BEGIN Raw records

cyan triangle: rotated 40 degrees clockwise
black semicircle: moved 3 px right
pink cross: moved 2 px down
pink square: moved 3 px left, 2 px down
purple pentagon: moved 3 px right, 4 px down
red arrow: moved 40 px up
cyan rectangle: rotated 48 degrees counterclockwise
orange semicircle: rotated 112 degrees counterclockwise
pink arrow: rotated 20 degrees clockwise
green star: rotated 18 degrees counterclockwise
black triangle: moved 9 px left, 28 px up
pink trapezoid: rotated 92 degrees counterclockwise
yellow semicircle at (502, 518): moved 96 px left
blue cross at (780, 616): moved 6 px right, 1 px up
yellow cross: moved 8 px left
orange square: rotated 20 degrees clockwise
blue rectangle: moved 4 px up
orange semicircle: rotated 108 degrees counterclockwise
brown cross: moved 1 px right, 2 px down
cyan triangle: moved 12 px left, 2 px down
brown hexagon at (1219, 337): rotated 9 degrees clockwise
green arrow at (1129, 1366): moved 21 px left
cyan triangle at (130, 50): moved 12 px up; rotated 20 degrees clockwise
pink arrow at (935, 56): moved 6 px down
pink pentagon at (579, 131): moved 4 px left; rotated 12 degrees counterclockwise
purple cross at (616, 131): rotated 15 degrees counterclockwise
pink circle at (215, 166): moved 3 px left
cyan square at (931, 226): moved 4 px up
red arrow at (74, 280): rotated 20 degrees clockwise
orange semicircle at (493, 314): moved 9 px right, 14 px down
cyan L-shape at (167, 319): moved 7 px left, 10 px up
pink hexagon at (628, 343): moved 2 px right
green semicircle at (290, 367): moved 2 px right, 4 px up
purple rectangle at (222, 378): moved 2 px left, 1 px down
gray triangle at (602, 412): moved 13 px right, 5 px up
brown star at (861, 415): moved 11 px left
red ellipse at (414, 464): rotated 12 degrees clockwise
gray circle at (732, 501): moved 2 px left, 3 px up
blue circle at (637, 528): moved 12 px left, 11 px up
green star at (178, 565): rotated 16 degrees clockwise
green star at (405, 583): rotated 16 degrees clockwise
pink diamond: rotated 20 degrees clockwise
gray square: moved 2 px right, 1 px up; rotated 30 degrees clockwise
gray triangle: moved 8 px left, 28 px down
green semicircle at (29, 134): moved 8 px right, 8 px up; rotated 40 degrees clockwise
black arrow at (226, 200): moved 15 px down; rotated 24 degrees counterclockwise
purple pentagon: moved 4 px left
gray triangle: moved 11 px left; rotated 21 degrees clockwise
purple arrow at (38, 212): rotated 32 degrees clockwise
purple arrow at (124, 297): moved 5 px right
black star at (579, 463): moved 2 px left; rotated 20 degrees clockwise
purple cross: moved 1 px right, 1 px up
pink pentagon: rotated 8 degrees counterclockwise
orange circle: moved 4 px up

END Raw records

-- Work instructions --
Please change "semicircle" to "half circle" in the entries from the first one through the line containing "green star: rotated", and write out that part with nothing else altered.

-- Reply --
cyan triangle: rotated 40 degrees clockwise
black half circle: moved 3 px right
pink cross: moved 2 px down
pink square: moved 3 px left, 2 px down
purple pentagon: moved 3 px right, 4 px down
red arrow: moved 40 px up
cyan rectangle: rotated 48 degrees counterclockwise
orange half circle: rotated 112 degrees counterclockwise
pink arrow: rotated 20 degrees clockwise
green star: rotated 18 degrees counterclockwise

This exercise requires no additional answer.